AVAILABLE DATA Start Marker

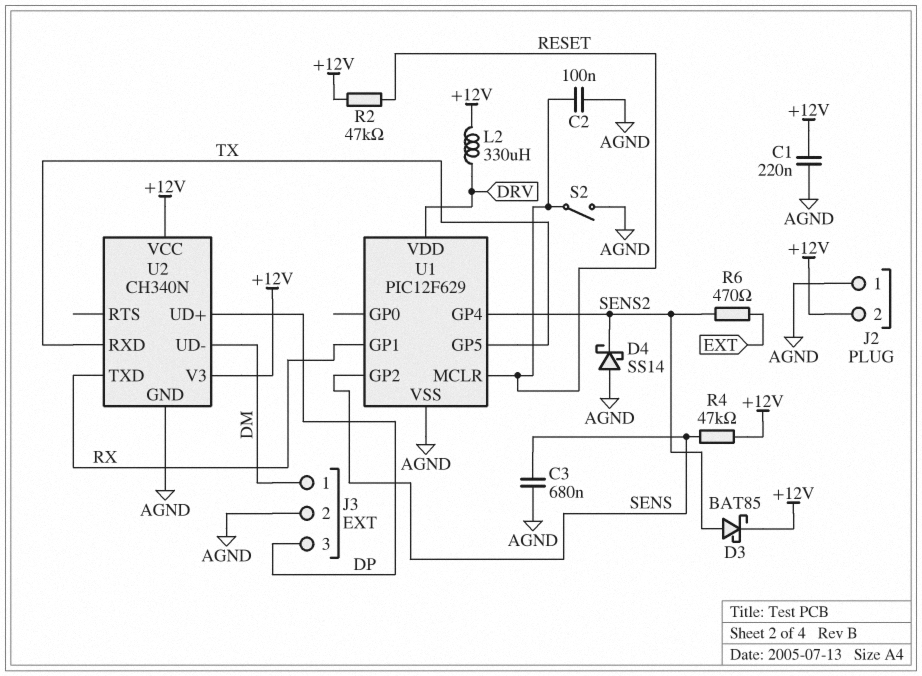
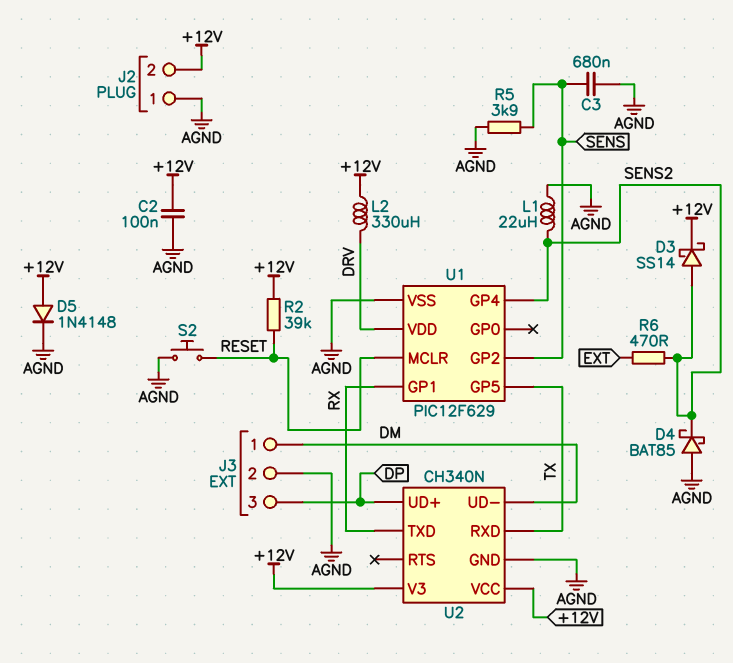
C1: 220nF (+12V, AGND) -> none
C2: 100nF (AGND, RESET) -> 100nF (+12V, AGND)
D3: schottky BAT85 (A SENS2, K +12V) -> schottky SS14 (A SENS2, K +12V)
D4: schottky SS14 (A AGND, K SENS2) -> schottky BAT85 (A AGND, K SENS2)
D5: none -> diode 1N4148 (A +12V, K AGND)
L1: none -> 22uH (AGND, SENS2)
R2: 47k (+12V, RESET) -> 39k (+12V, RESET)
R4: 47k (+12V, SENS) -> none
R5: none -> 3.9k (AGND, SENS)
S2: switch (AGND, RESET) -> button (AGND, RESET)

AVAILABLE DATA End Marker

▶ **YOUR OBJECTIVE**
Would you restate all of the data above word for word, omitting the pictures?

▶ **SOLUTION BELOW**
C1: 220nF (+12V, AGND) -> none
C2: 100nF (AGND, RESET) -> 100nF (+12V, AGND)
D3: schottky BAT85 (A SENS2, K +12V) -> schottky SS14 (A SENS2, K +12V)
D4: schottky SS14 (A AGND, K SENS2) -> schottky BAT85 (A AGND, K SENS2)
D5: none -> diode 1N4148 (A +12V, K AGND)
L1: none -> 22uH (AGND, SENS2)
R2: 47k (+12V, RESET) -> 39k (+12V, RESET)
R4: 47k (+12V, SENS) -> none
R5: none -> 3.9k (AGND, SENS)
S2: switch (AGND, RESET) -> button (AGND, RESET)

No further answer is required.